__Problem description__: Using the records below, locate all lines containing "diode" and return them.

[Material to process — start]

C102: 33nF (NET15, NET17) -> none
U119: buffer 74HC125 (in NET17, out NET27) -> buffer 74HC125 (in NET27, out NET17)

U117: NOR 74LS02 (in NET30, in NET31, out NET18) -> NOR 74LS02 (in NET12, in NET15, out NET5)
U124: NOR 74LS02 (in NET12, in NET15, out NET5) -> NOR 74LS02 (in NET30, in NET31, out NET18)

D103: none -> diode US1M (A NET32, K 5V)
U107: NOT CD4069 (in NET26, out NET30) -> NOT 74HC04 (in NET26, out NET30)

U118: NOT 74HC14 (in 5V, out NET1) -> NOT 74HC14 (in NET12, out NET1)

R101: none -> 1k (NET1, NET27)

[Material to process — finish]
[Material to process — start]

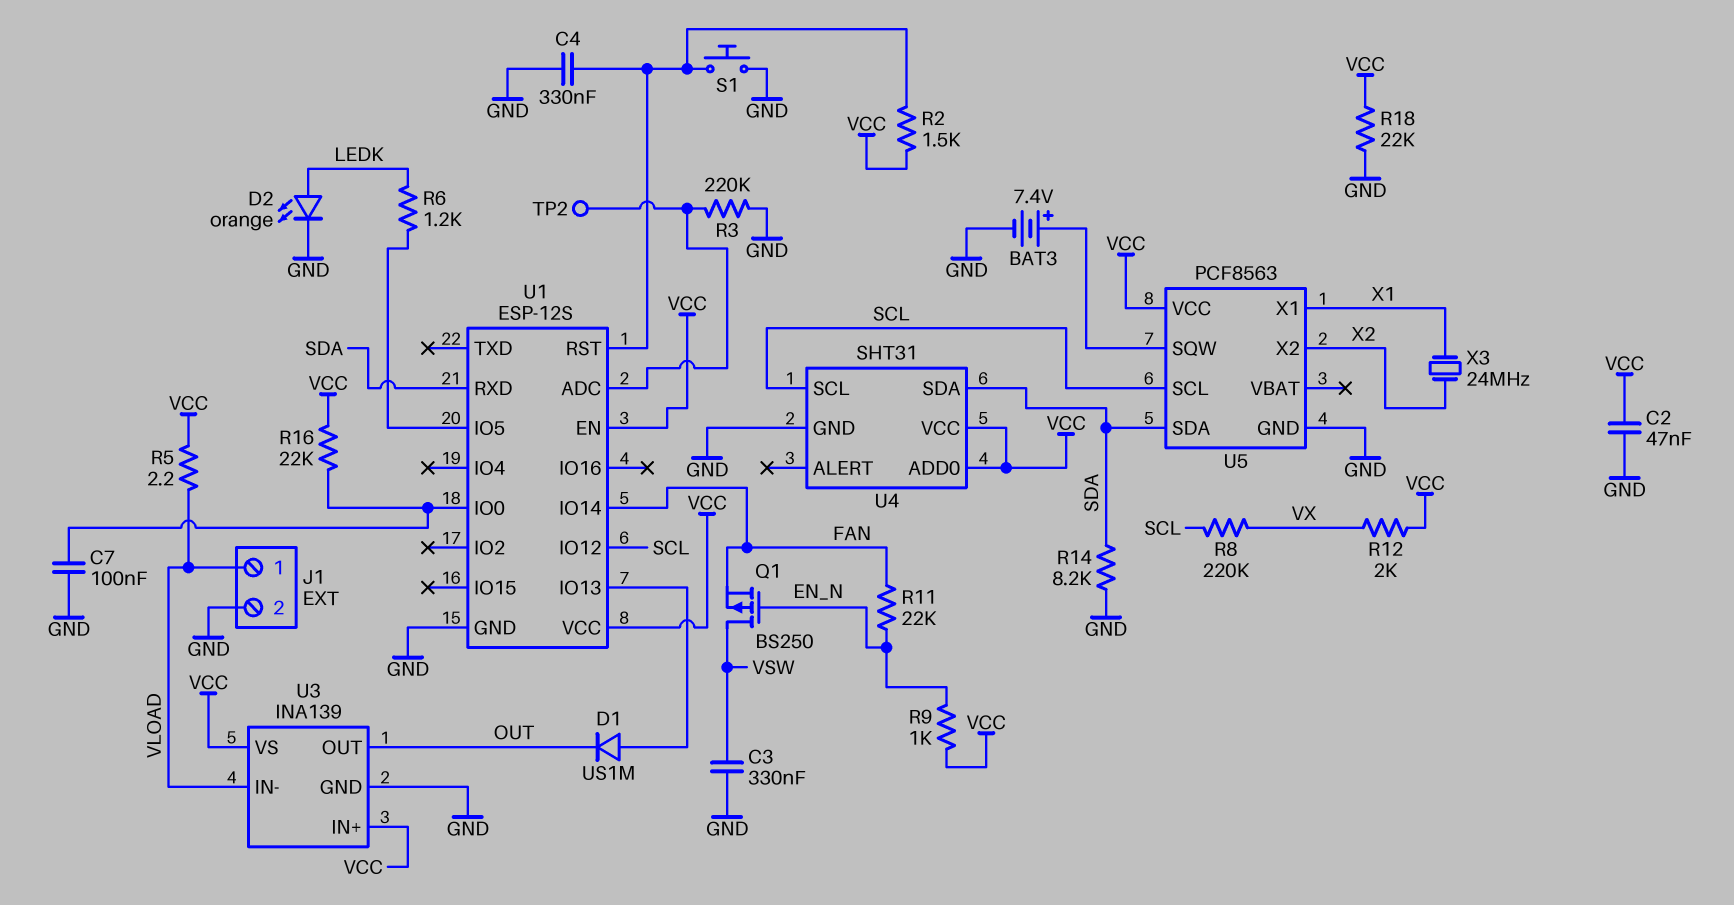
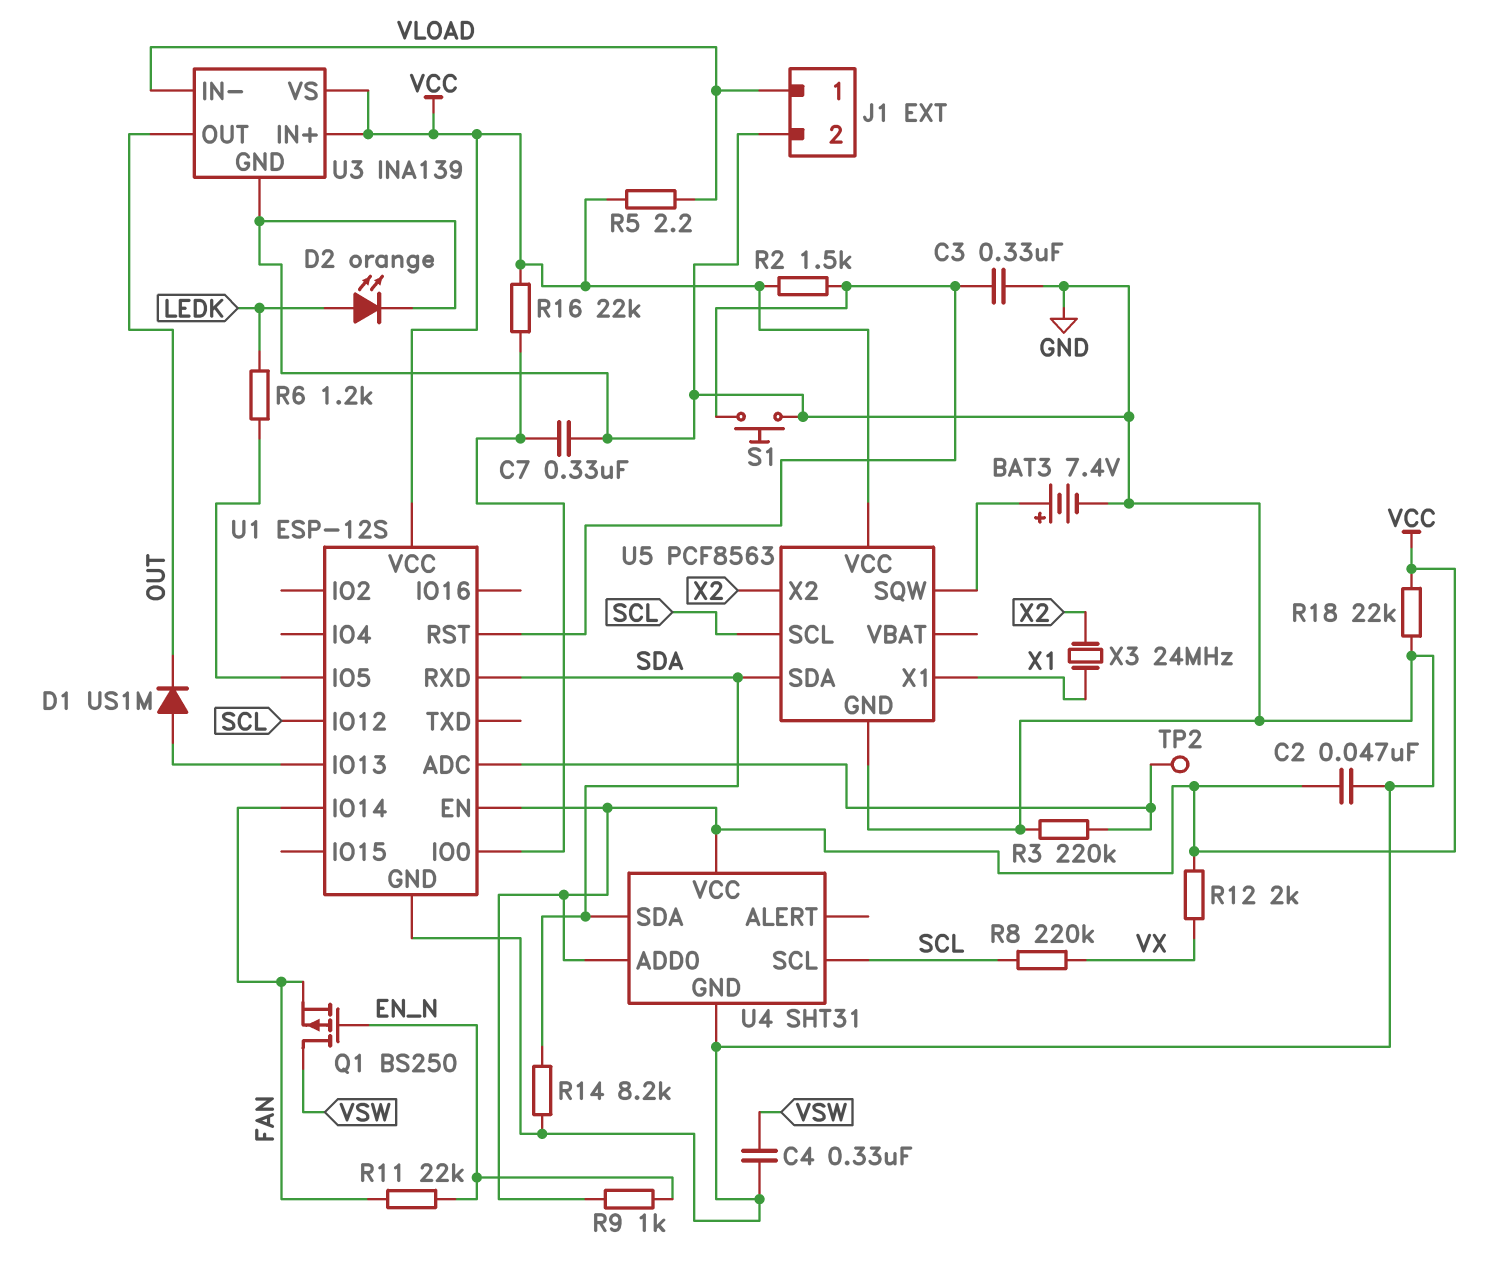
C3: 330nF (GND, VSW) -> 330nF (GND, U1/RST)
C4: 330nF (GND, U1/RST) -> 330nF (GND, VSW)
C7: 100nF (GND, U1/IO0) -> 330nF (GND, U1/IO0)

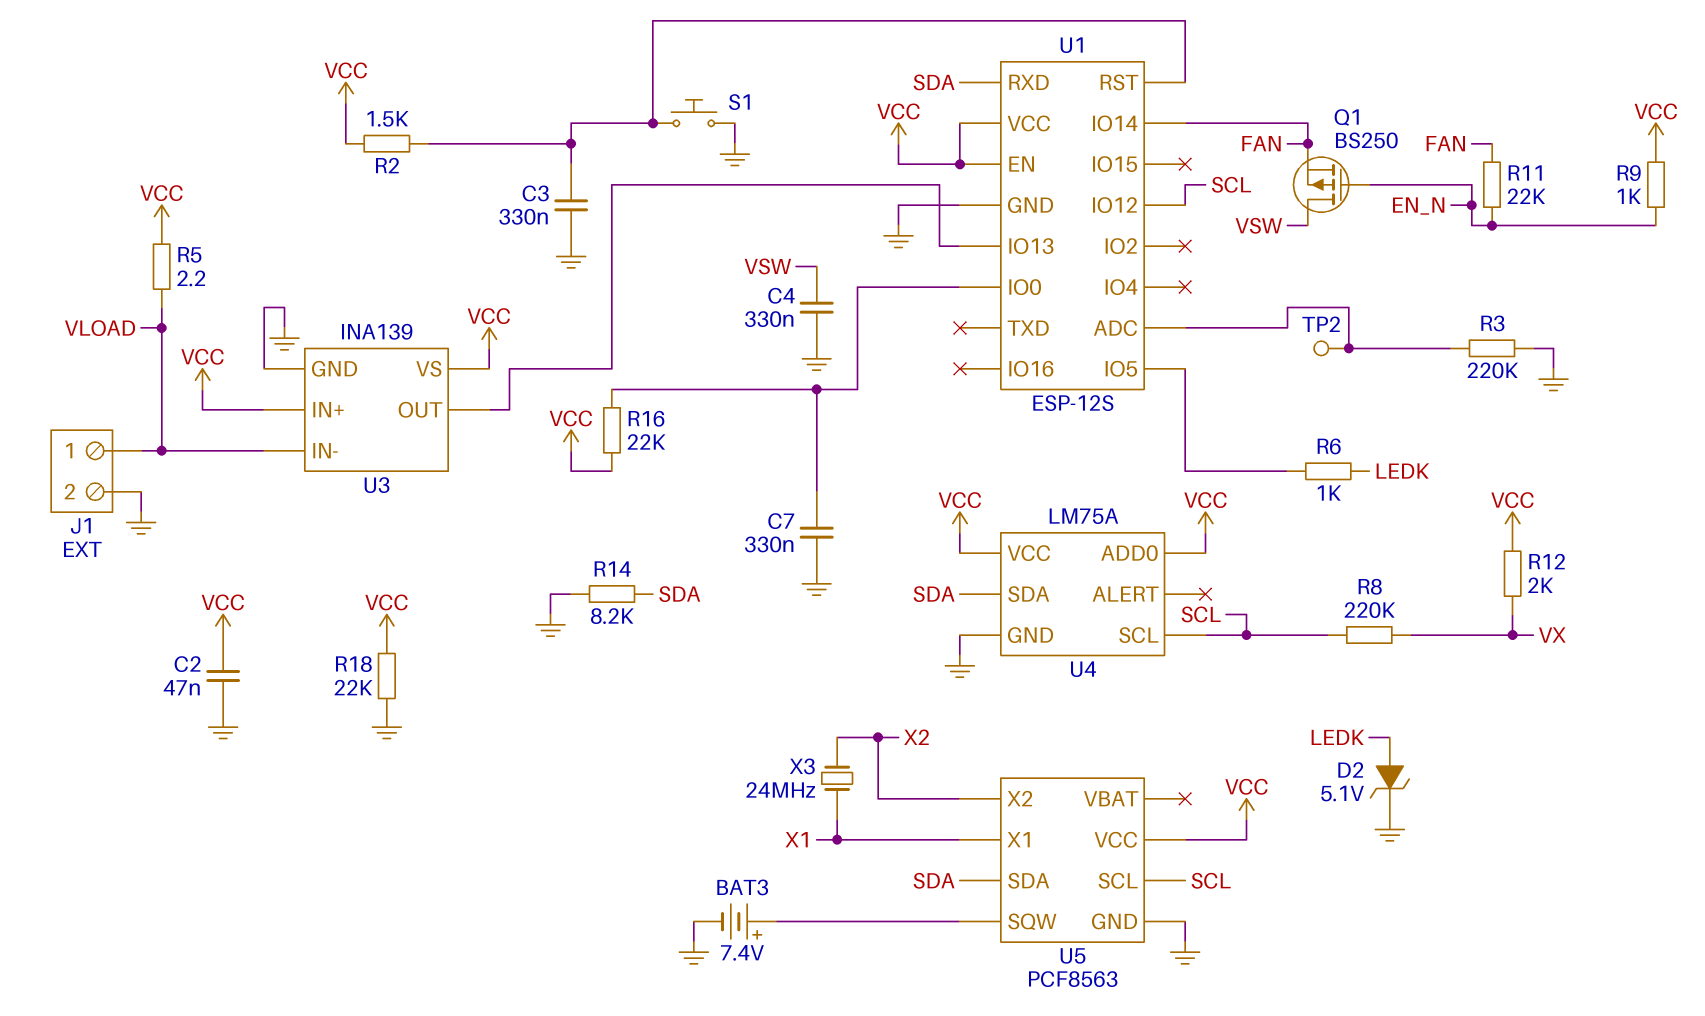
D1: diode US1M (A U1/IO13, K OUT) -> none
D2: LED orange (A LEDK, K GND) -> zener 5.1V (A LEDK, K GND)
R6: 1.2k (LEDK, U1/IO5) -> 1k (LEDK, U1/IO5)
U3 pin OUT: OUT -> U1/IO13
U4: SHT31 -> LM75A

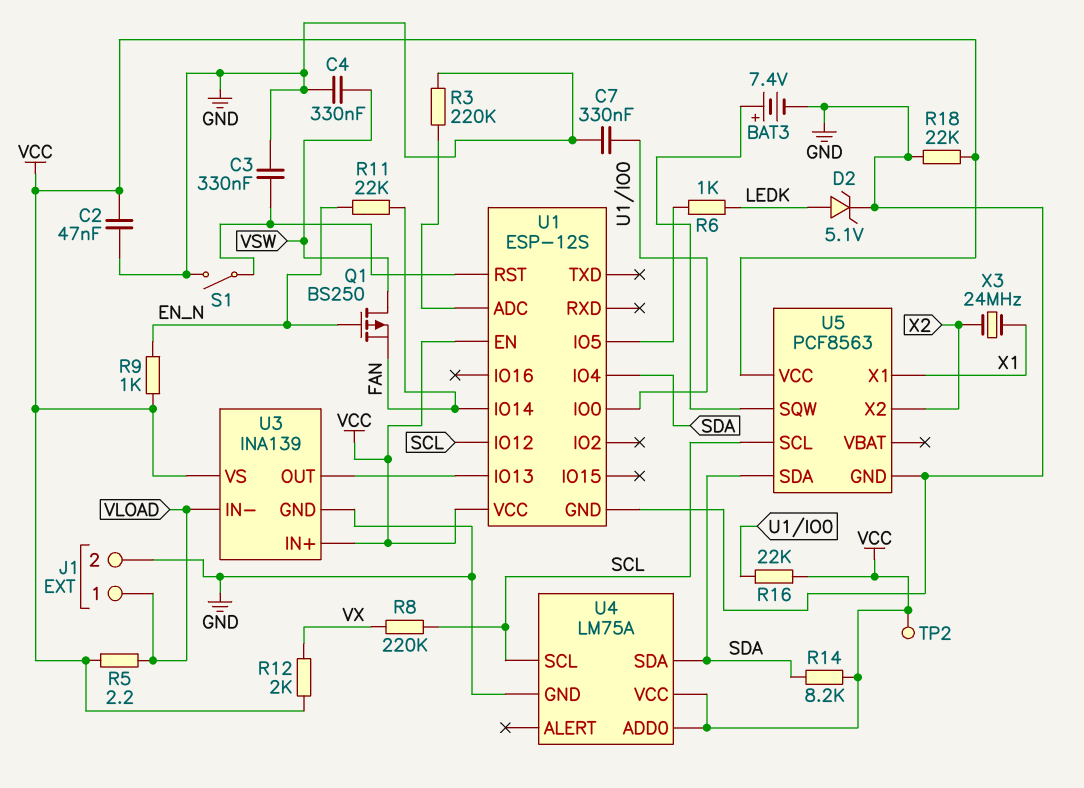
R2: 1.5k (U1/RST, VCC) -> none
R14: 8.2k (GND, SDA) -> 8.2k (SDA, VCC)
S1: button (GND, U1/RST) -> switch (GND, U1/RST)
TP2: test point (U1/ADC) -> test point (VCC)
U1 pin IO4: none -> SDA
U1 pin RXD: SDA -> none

[Material to process — finish]

__Answer space__:
D103: none -> diode US1M (A NET32, K 5V)
D1: diode US1M (A U1/IO13, K OUT) -> none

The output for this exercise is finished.